### Directions
Once you reach the line containing "camera: 25 degrees left, 15 degrees down" in the data below, restate each line word for word up to and including the one containing "(438, 707) = (716, 478): none -> red cap".

### Records shown
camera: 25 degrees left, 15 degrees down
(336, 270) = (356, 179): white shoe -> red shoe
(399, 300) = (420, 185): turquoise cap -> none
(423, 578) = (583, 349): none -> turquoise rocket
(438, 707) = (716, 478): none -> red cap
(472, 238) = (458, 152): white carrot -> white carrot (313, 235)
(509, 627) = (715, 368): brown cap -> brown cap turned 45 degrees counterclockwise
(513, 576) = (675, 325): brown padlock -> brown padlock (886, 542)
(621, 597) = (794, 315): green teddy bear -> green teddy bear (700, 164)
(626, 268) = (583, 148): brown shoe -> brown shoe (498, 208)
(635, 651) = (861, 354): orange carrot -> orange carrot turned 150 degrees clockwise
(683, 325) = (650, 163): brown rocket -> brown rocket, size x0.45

* * *

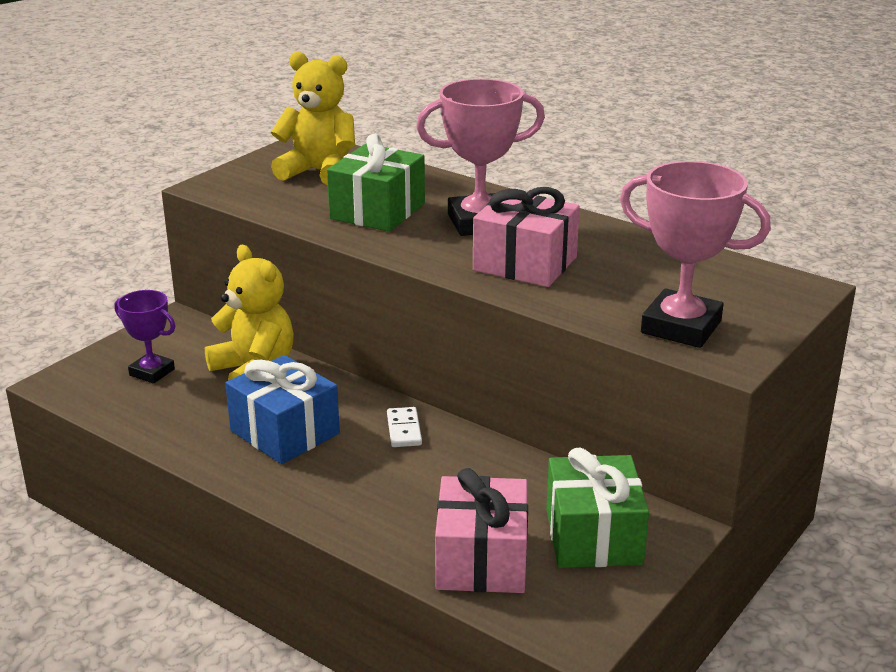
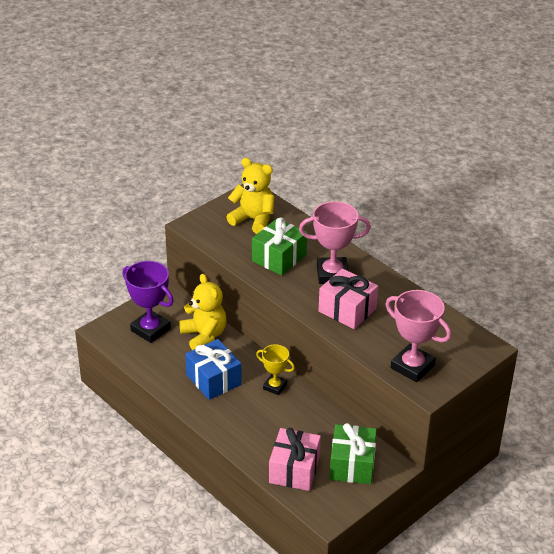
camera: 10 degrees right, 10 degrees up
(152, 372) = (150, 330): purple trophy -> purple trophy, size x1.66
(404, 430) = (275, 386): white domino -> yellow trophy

--

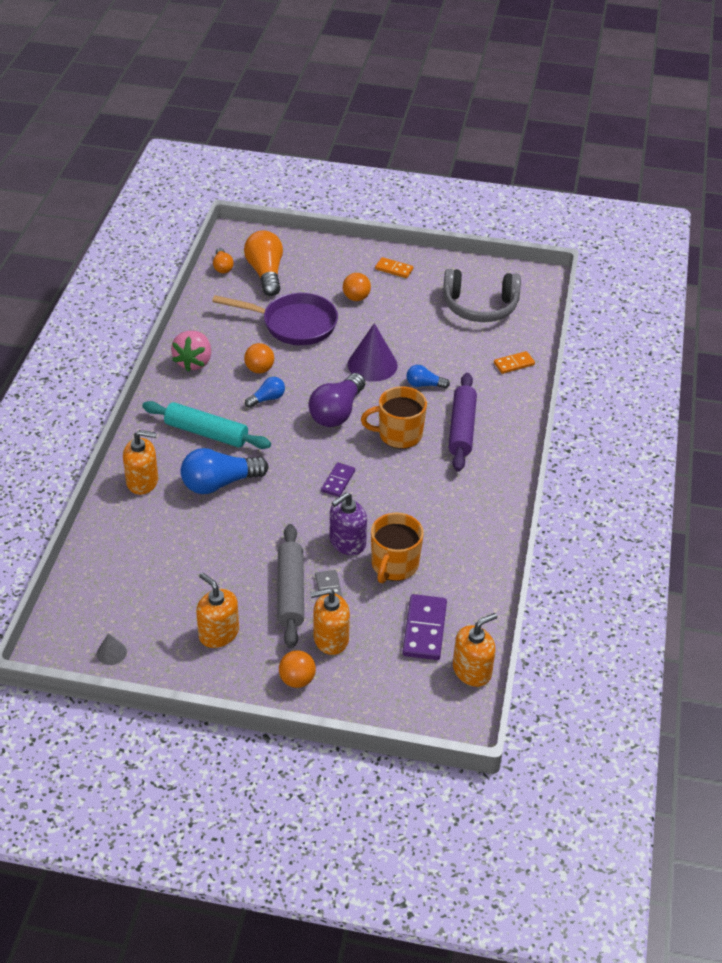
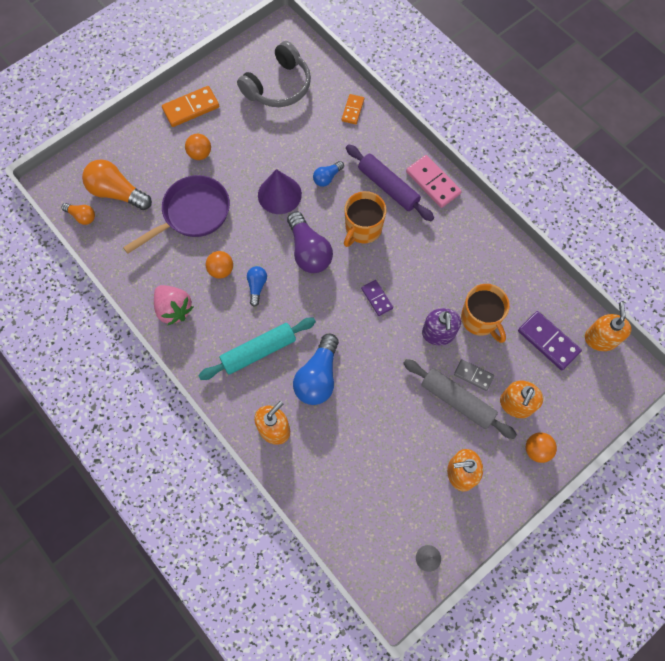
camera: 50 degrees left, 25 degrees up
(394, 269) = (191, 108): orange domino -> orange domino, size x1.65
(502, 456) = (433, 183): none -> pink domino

### Exercise output
camera: 25 degrees left, 15 degrees down
(336, 270) = (356, 179): white shoe -> red shoe
(399, 300) = (420, 185): turquoise cap -> none
(423, 578) = (583, 349): none -> turquoise rocket
(438, 707) = (716, 478): none -> red cap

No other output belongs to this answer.